# Required work
Your answer must be an exact copy of the data, without any pictures.
++++++++
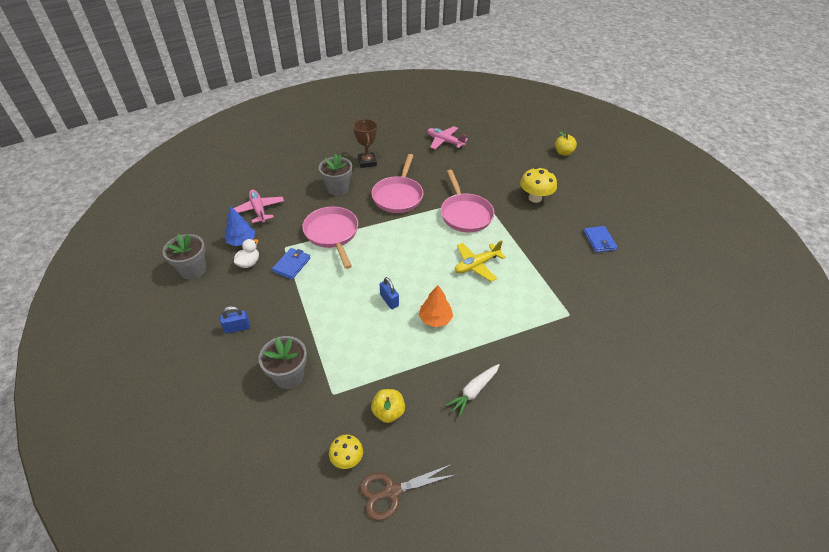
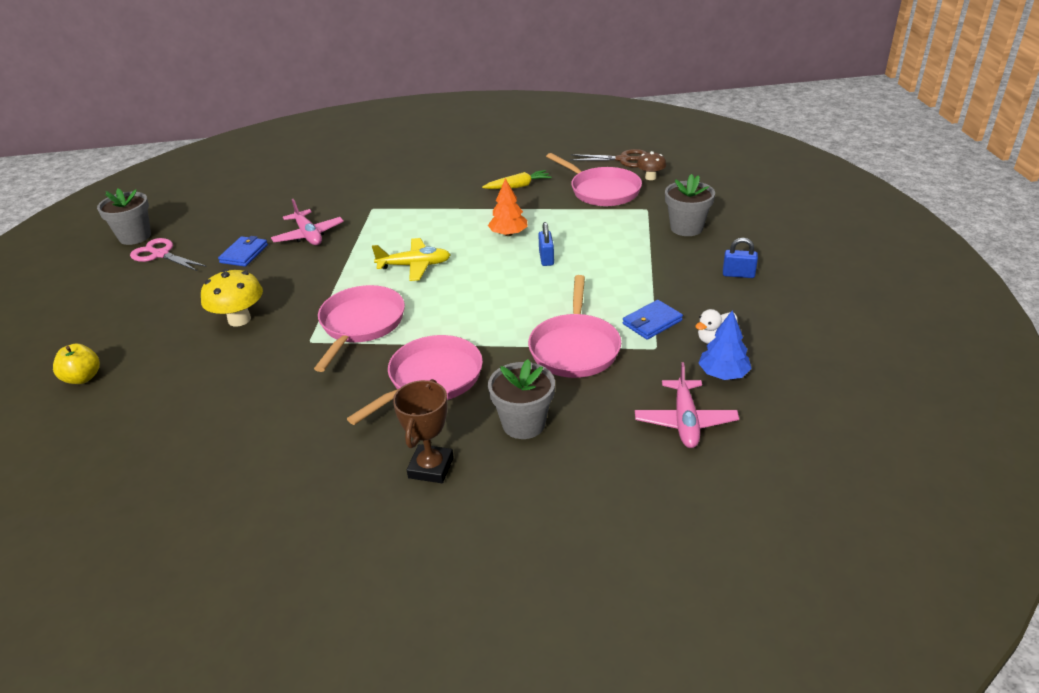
camera: 150 degrees left, 10 degrees down
(193, 270) = (802, 351): grey flower pot -> grey flower pot (135, 236)
(347, 458) = (650, 177): yellow mushroom -> brown mushroom
(388, 412) = (601, 191): yellow apple -> pink pan
(445, 142) = (238, 470): pink plane -> pink plane (308, 235)
(473, 391) = (518, 186): white carrot -> yellow carrot
(649, 224) = (161, 254): none -> pink scissors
++++++++
# Answer for the task
camera: 150 degrees left, 10 degrees down
(193, 270) = (802, 351): grey flower pot -> grey flower pot (135, 236)
(347, 458) = (650, 177): yellow mushroom -> brown mushroom
(388, 412) = (601, 191): yellow apple -> pink pan
(445, 142) = (238, 470): pink plane -> pink plane (308, 235)
(473, 391) = (518, 186): white carrot -> yellow carrot
(649, 224) = (161, 254): none -> pink scissors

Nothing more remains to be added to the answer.